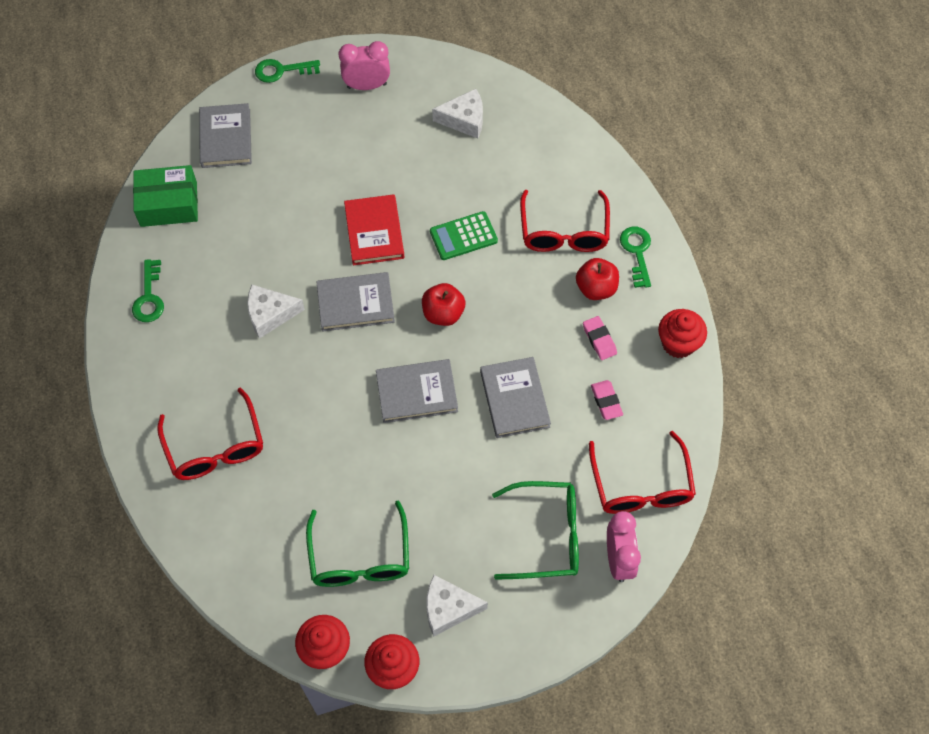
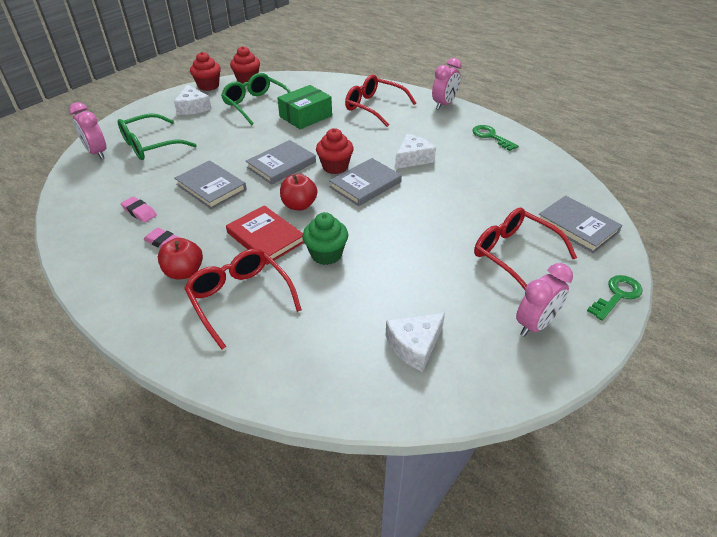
camera: 145 degrees right, 20 degrees down
(127, 394) = (444, 104): none -> pink clock
(168, 204) = (550, 176): green box -> green box (305, 116)
(374, 232) = (397, 225): red book -> red book (266, 237)
(448, 608) = (193, 107): white cheese -> white cheese turned 105 degrees clockwise
(463, 236) = (326, 254): green calculator -> green cupcake
(637, 252) = (157, 316): green key -> none
(641, 484) = (94, 185): red glasses -> red glasses (515, 255)
(678, 343) = (89, 268): red cupcake -> red cupcake (335, 167)

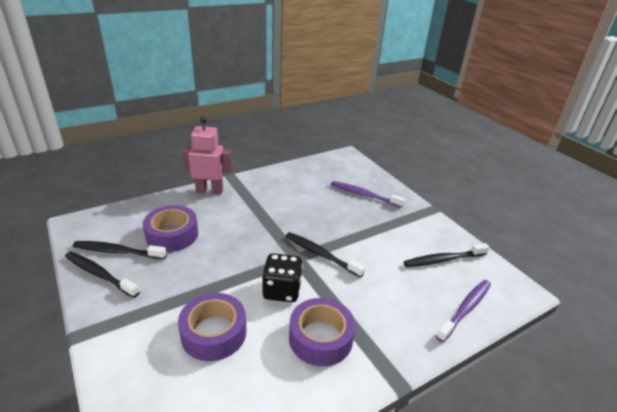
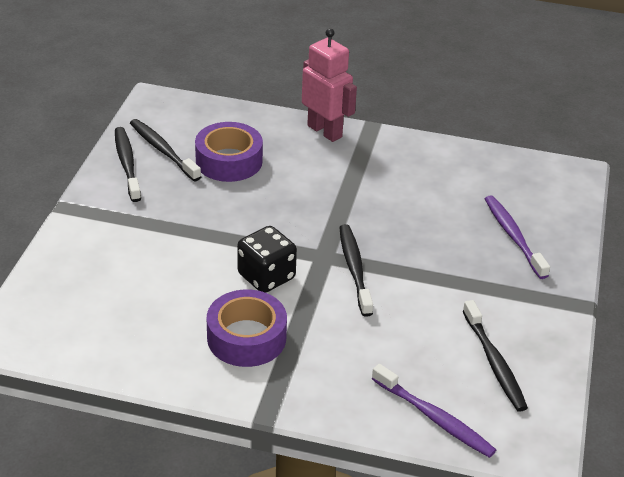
camera: 45 degrees right, 5 degrees up
(214, 333) = (162, 272): purple tape -> none
(443, 260) = (494, 362): black toothbrush -> black toothbrush turned 135 degrees counterclockwise
(465, 309) = (434, 418): purple toothbrush -> purple toothbrush turned 45 degrees clockwise

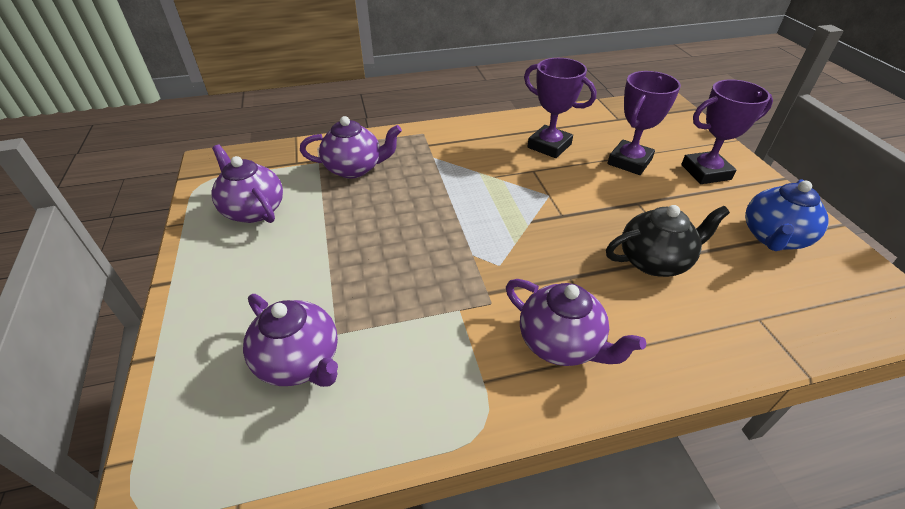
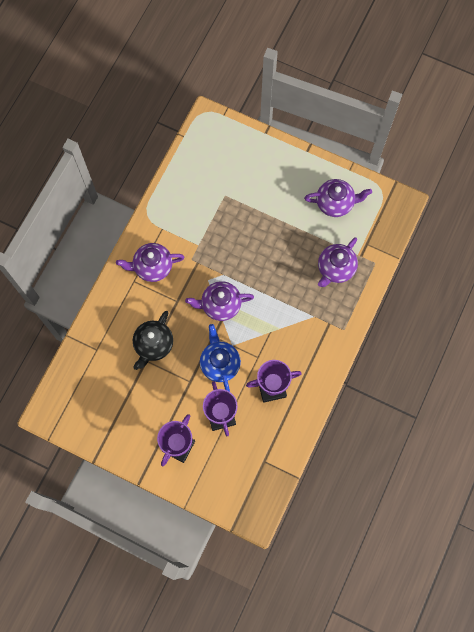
camera: 130 degrees right, 30 degrees up
(300, 361) = (222, 177): purple teapot -> purple teapot (220, 305)
(773, 237) = (117, 414): blue teapot -> blue teapot (220, 363)

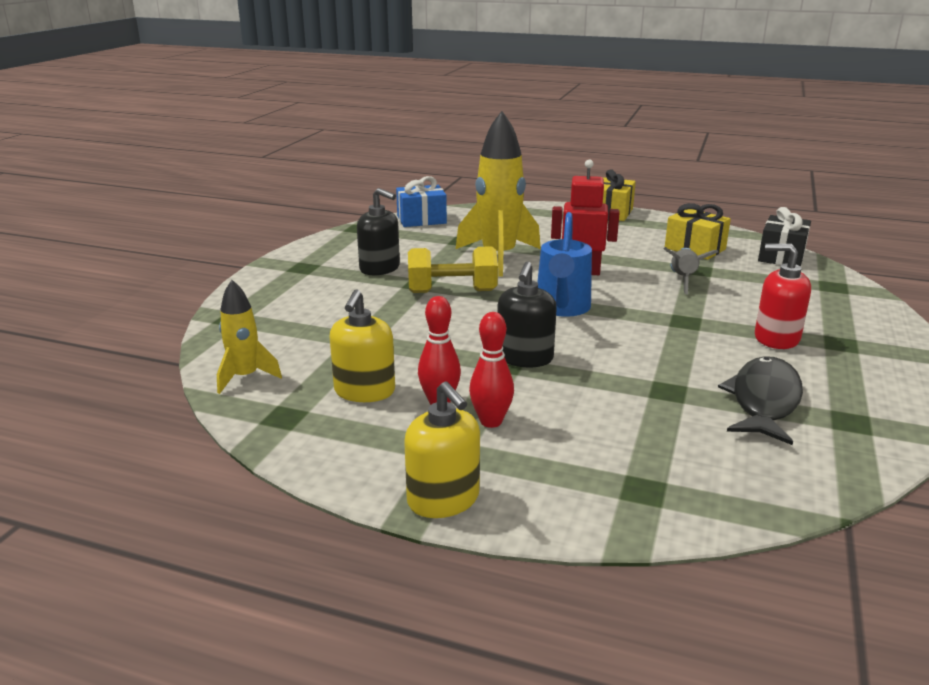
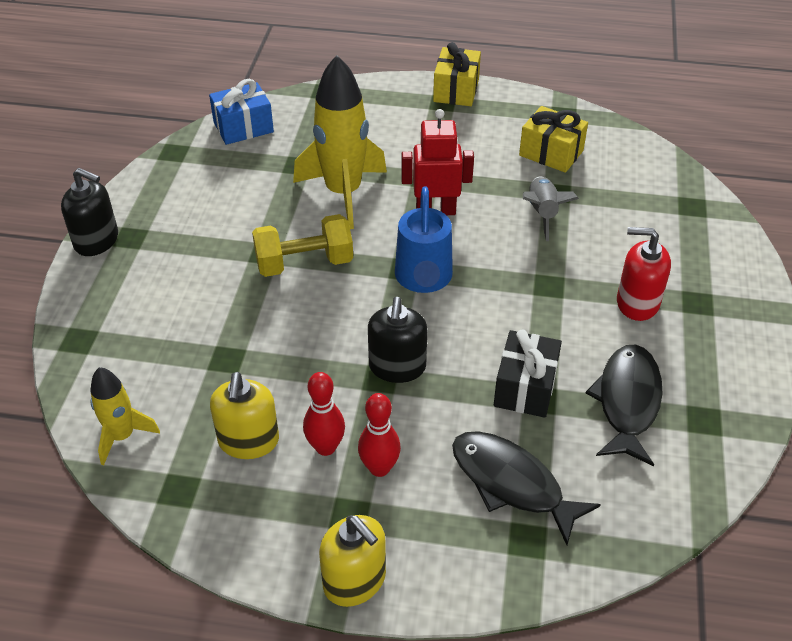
camera: 10 degrees left, 20 degrees up
(380, 268) = (217, 229): black soap dispenser -> black soap dispenser (97, 241)
(631, 446) = (512, 483): none -> black fish
(781, 256) = (640, 158): black gift -> black gift (525, 387)

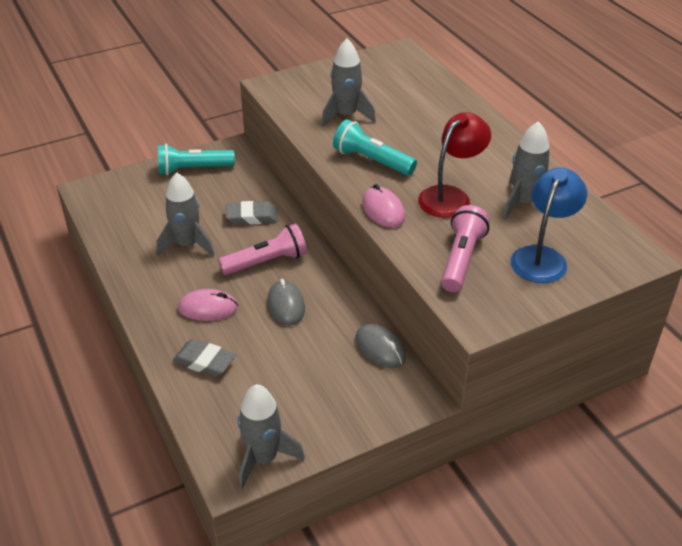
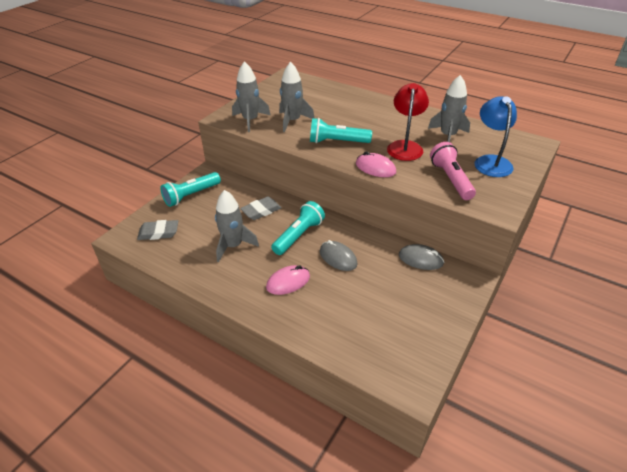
camera: 30 degrees left, 0 degrees up
(204, 361) = (320, 319): grey eraser -> grey eraser (158, 233)
(263, 458) = (421, 365): grey rocket -> grey rocket (250, 120)
(266, 262) = (298, 235): pink flashlight -> turquoise flashlight

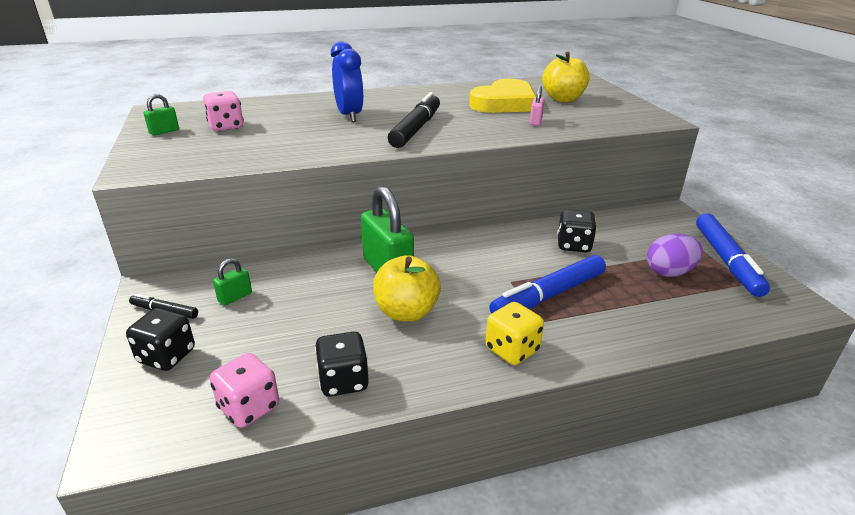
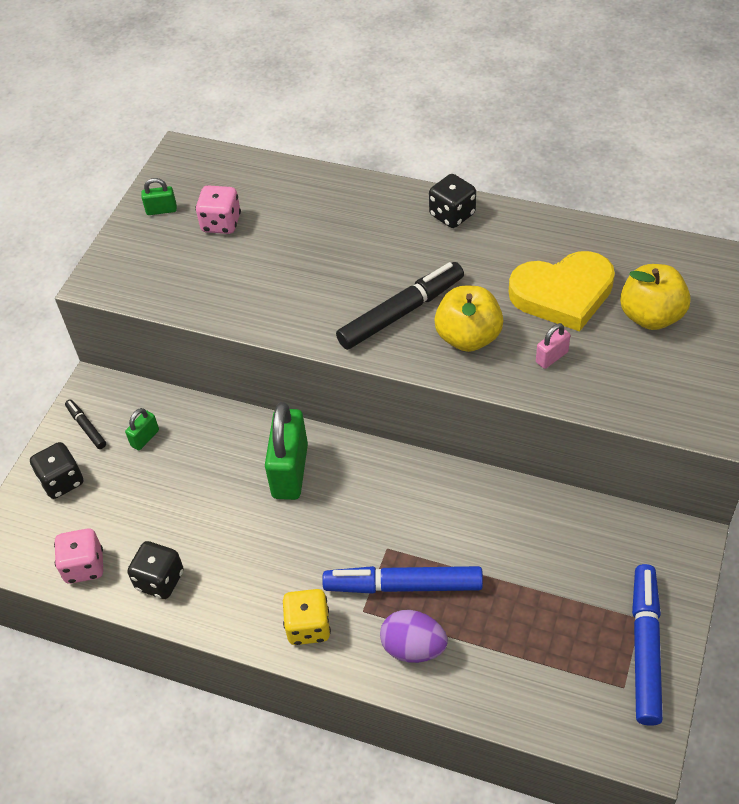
camera: 40 degrees right, 20 degrees up
(235, 297) = (145, 438): green padlock -> green padlock turned 45 degrees counterclockwise
(349, 116) = (357, 250): blue clock -> none
(406, 312) = (263, 534): yellow apple -> yellow apple (468, 337)
(573, 245) = (503, 533): black dice -> black dice (452, 215)
(669, 272) = (559, 626): purple egg -> purple egg (413, 648)
(726, 261) = (645, 648): blue marker -> blue marker turned 150 degrees clockwise

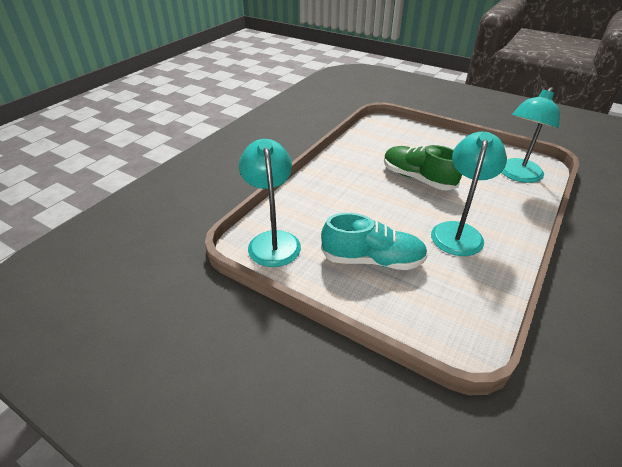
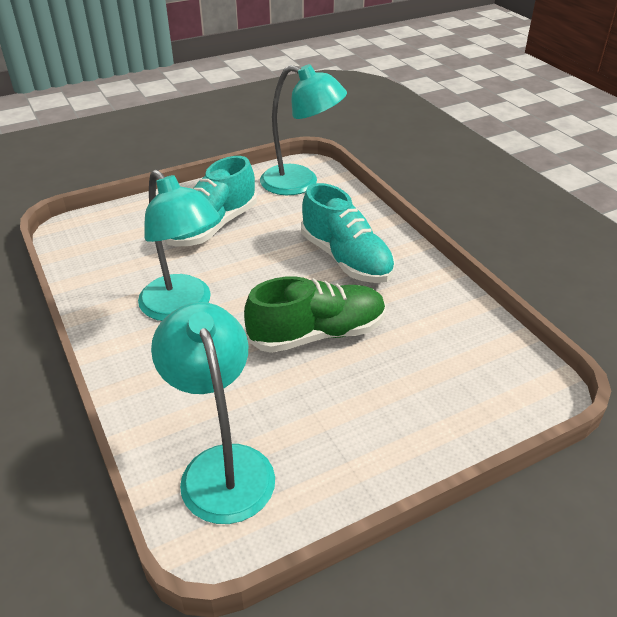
camera: 120 degrees right, 0 degrees up
(347, 189) = (346, 259): none -> turquoise shoe

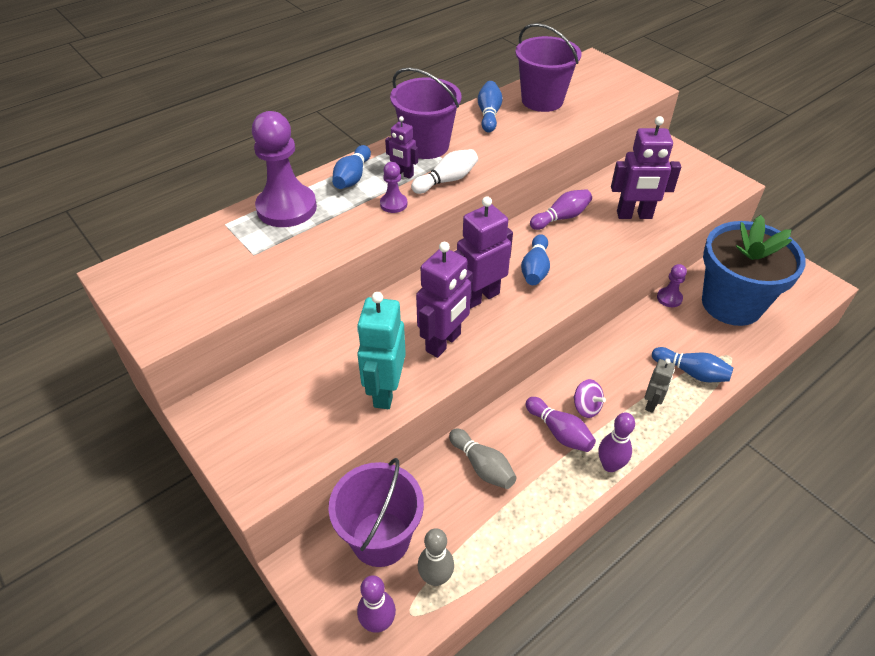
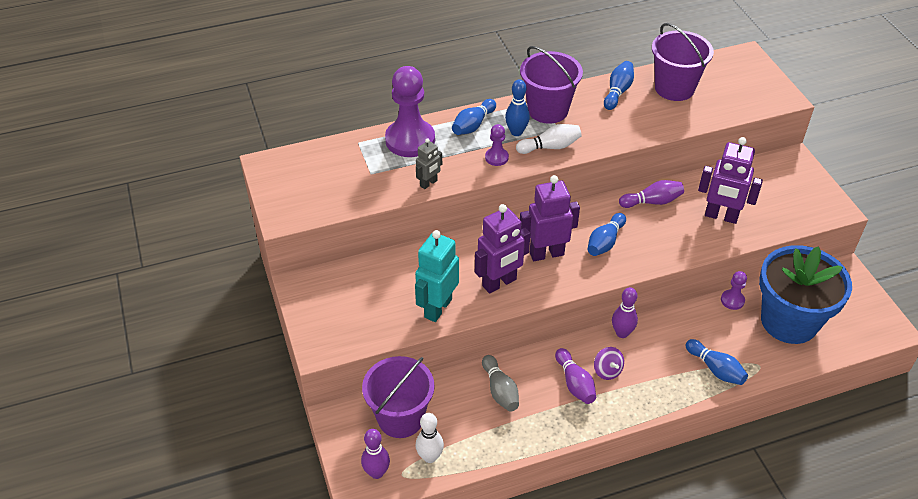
camera: 20 degrees right, 0 degrees up
(403, 174) = (516, 132): purple robot -> blue bowling pin
(435, 577) = (430, 457): grey bowling pin -> white bowling pin
(610, 465) = (603, 421): purple bowling pin -> purple bowling pin (622, 333)
(651, 403) = (665, 384): grey robot -> grey robot (429, 183)

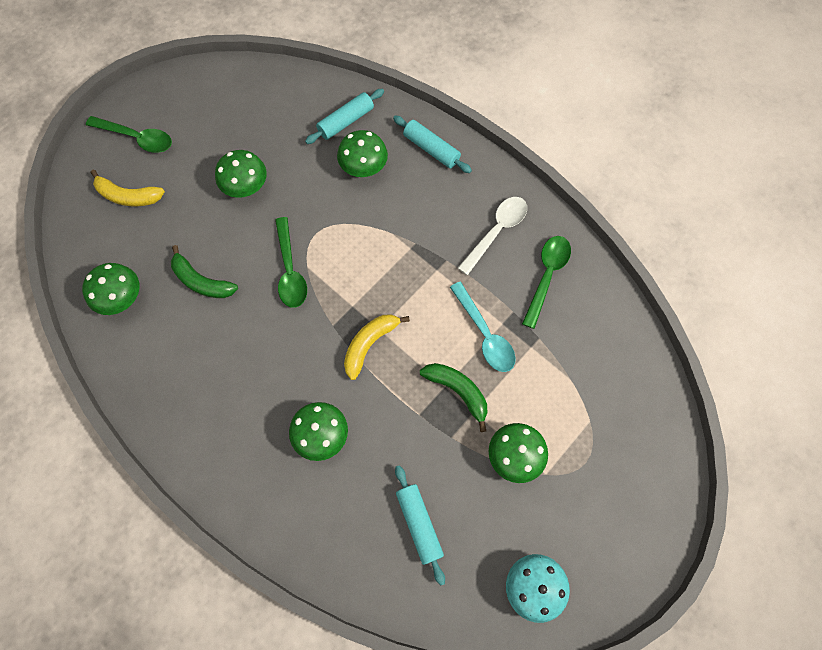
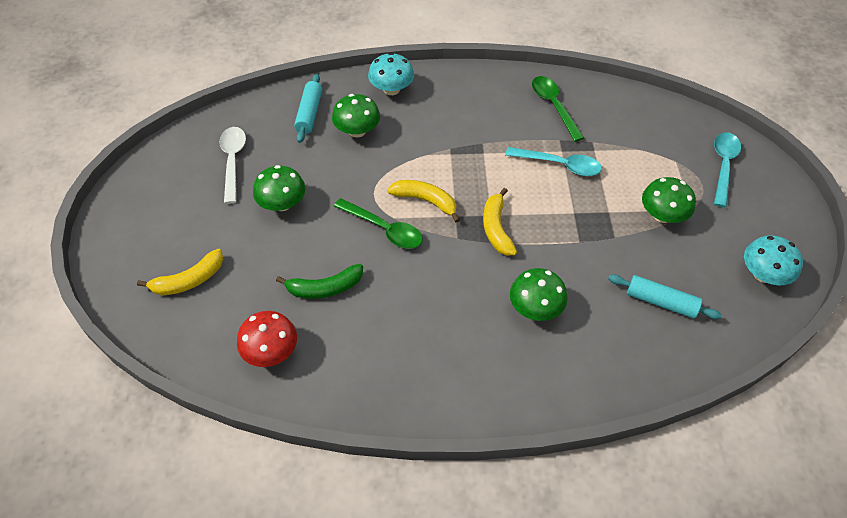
camera: 45 degrees left, 15 degrees down
(121, 297) = (271, 351): green mushroom -> red mushroom
(137, 138) = (147, 237): green spoon -> none
(345, 273) = (425, 201): none -> yellow banana
(431, 149) = (391, 89): turquoise rolling pin -> turquoise mushroom
(458, 391) = (585, 209): green banana -> none
(496, 231) = (493, 105): white spoon -> white spoon (233, 161)
(627, 463) = (723, 166): none -> turquoise spoon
——
(ACTIVITY): Write out exactly the lines of the material above, starting with the first and finishing with the line that contains "(773, 237) = (117, 414): blue", without pictures.

(WRITTEN SOLUTION):
camera: 145 degrees right, 20 degrees down
(127, 394) = (444, 104): none -> pink clock
(168, 204) = (550, 176): green box -> green box (305, 116)
(374, 232) = (397, 225): red book -> red book (266, 237)
(448, 608) = (193, 107): white cheese -> white cheese turned 105 degrees clockwise
(463, 236) = (326, 254): green calculator -> green cupcake
(637, 252) = (157, 316): green key -> none
(641, 484) = (94, 185): red glasses -> red glasses (515, 255)
(678, 343) = (89, 268): red cupcake -> red cupcake (335, 167)

camera: 45 degrees right, 5 degrees up
(214, 333) = (162, 272): purple tape -> none
(443, 260) = (494, 362): black toothbrush -> black toothbrush turned 135 degrees counterclockwise
(465, 309) = (434, 418): purple toothbrush -> purple toothbrush turned 45 degrees clockwise

camera: 130 degrees right, 30 degrees up
(300, 361) = (222, 177): purple teapot -> purple teapot (220, 305)
(773, 237) = (117, 414): blue teapot -> blue teapot (220, 363)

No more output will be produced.